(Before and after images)
= Beginning of Section =
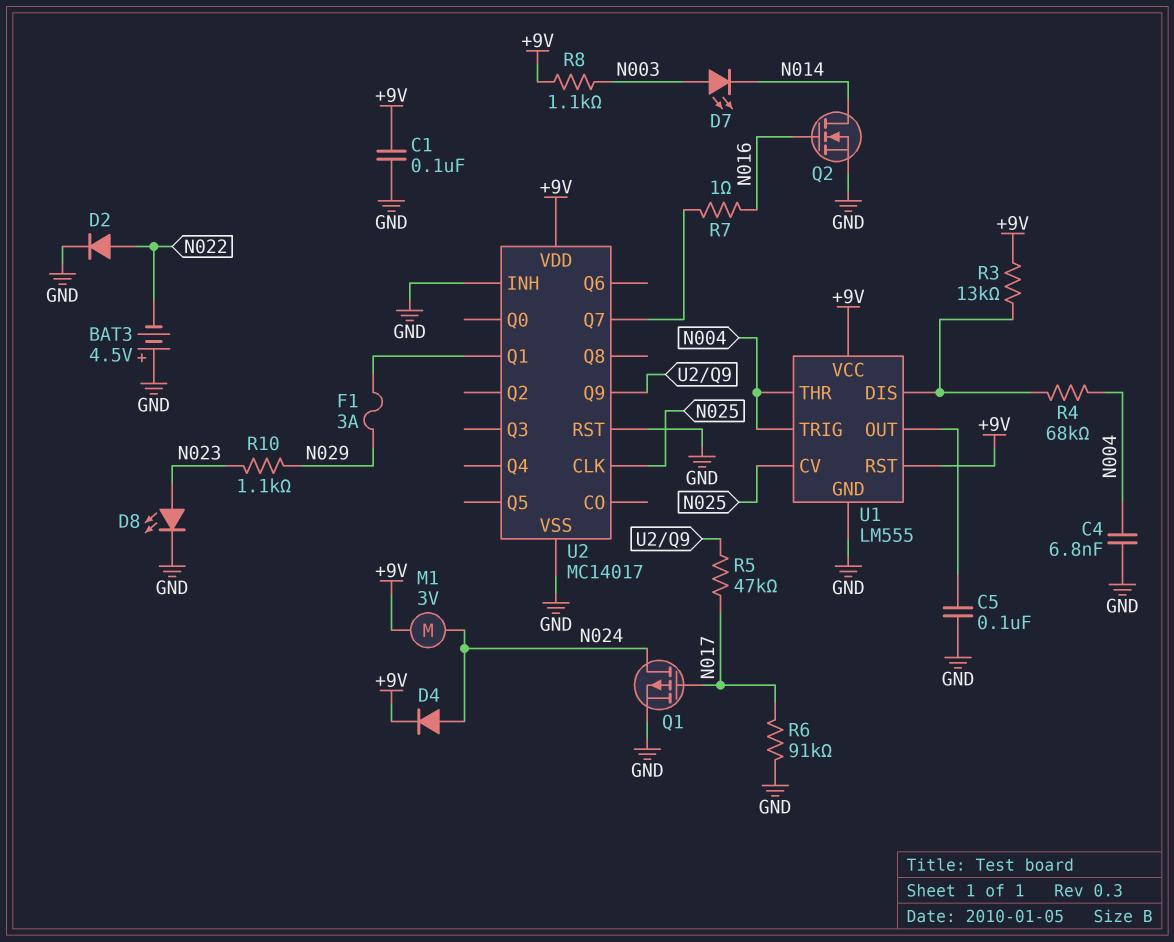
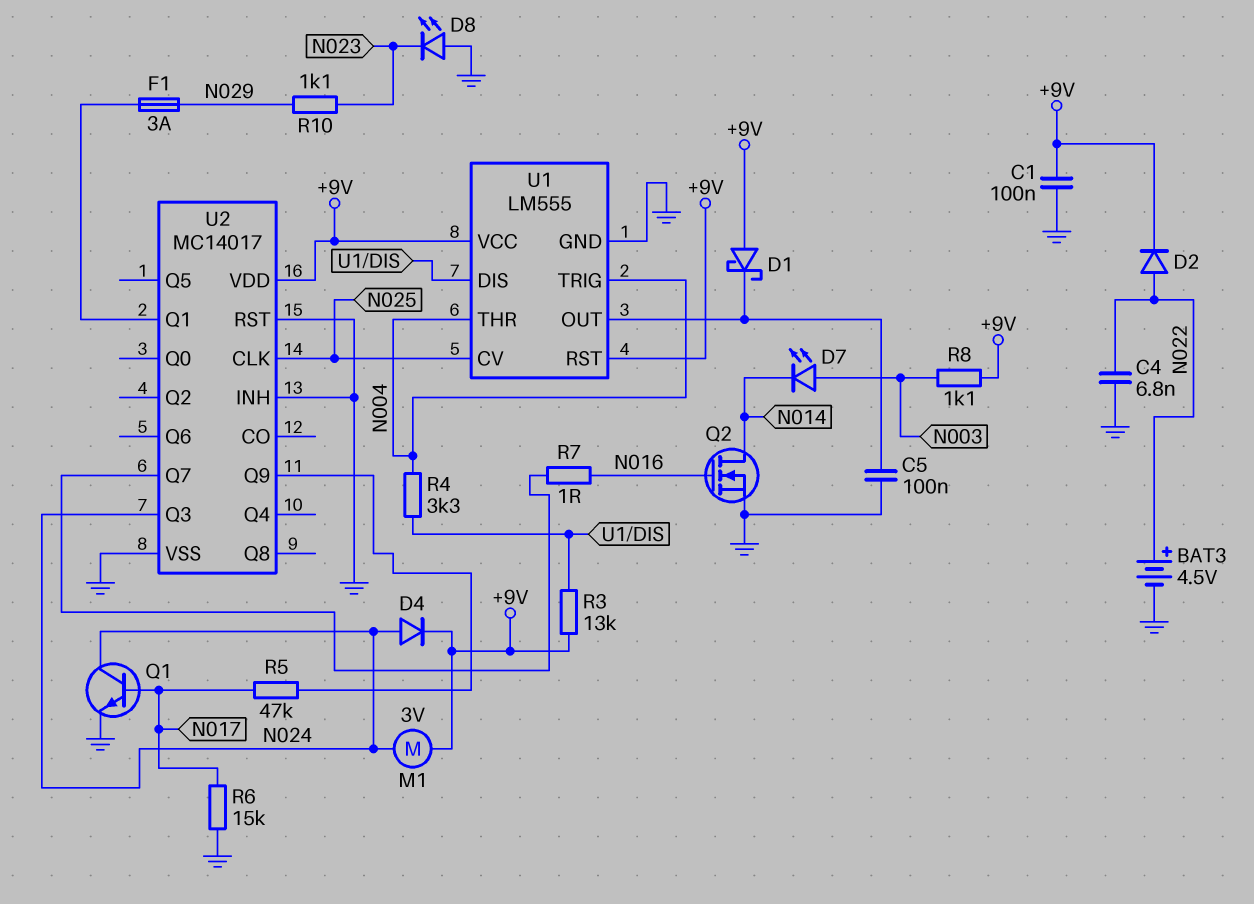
BAT3: 4.5V (plus GND, minus N022) -> 4.5V (plus N022, minus GND)
C4: 6.8nF (GND, N004) -> 6.8nF (GND, N022)
D1: none -> schottky (A +9V, K U1/OUT)
D2: diode (A N022, K GND) -> diode (A N022, K +9V)
D8: LED (A N023, K GND) -> LED (A GND, K N023)
Q1: PMOS (G N017, D N024, S GND) -> NPN (B N017, C N024, E GND)
R4: 68k (N004, U1/DIS) -> 3.3k (N004, U1/DIS)
R6: 91k (GND, N017) -> 15k (GND, N017)
U2 pin Q3: none -> N024

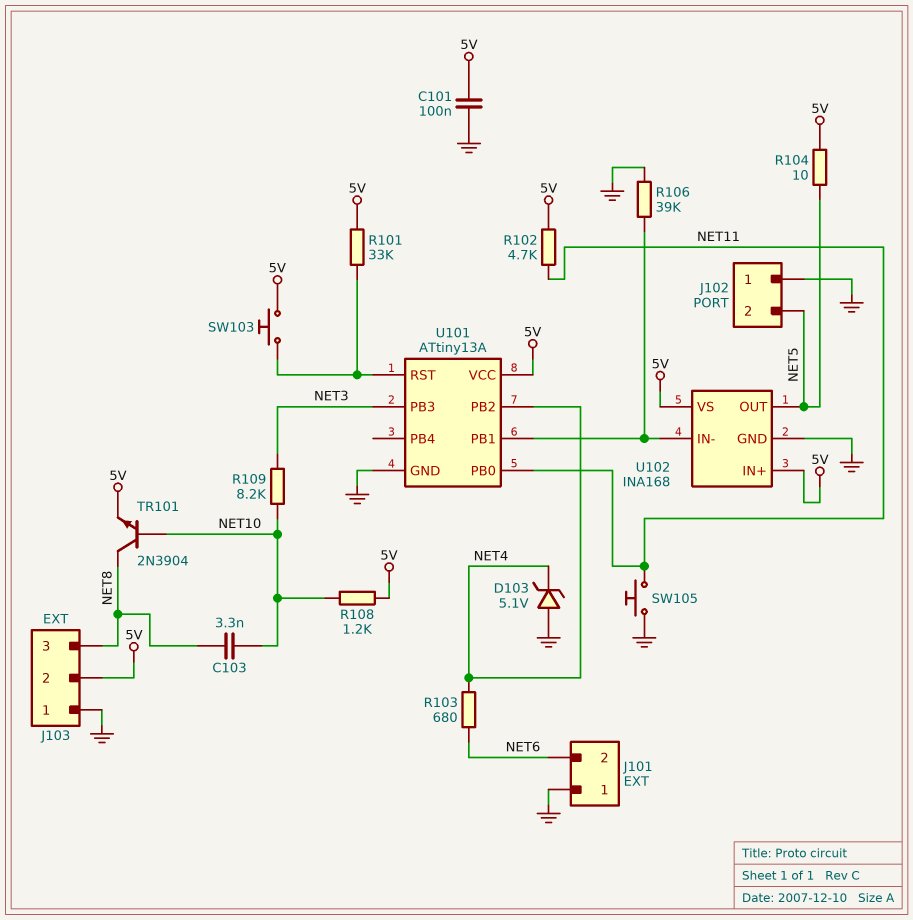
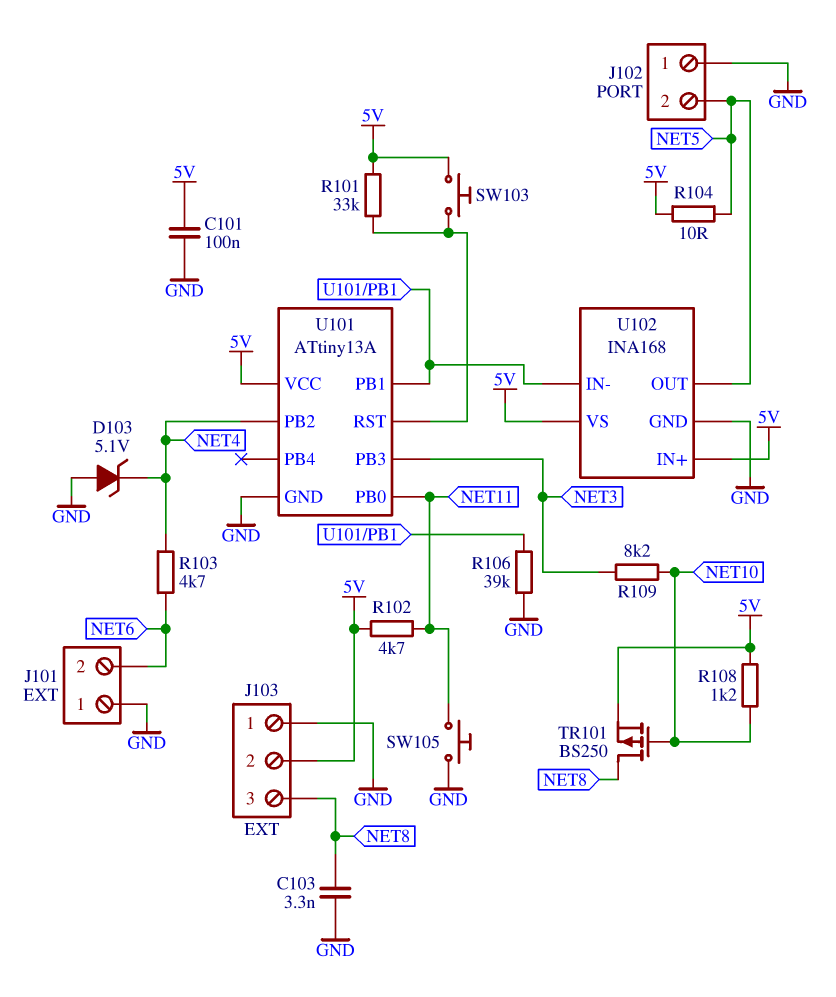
C103: 3.3nF (NET8, NET10) -> 3.3nF (GND, NET8)
R103: 680 (NET4, NET6) -> 4.7k (NET4, NET6)
TR101: NPN 2N3904 (B NET10, C NET8, E 5V) -> PMOS BS250 (G NET10, D NET8, S 5V)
= End of Section =
[EXERCISE BRIEF]
Above are the records; copy every one of them exactly and omit the images.

[SOLUTION FOR THIS PROBLEM]
BAT3: 4.5V (plus GND, minus N022) -> 4.5V (plus N022, minus GND)
C4: 6.8nF (GND, N004) -> 6.8nF (GND, N022)
D1: none -> schottky (A +9V, K U1/OUT)
D2: diode (A N022, K GND) -> diode (A N022, K +9V)
D8: LED (A N023, K GND) -> LED (A GND, K N023)
Q1: PMOS (G N017, D N024, S GND) -> NPN (B N017, C N024, E GND)
R4: 68k (N004, U1/DIS) -> 3.3k (N004, U1/DIS)
R6: 91k (GND, N017) -> 15k (GND, N017)
U2 pin Q3: none -> N024

C103: 3.3nF (NET8, NET10) -> 3.3nF (GND, NET8)
R103: 680 (NET4, NET6) -> 4.7k (NET4, NET6)
TR101: NPN 2N3904 (B NET10, C NET8, E 5V) -> PMOS BS250 (G NET10, D NET8, S 5V)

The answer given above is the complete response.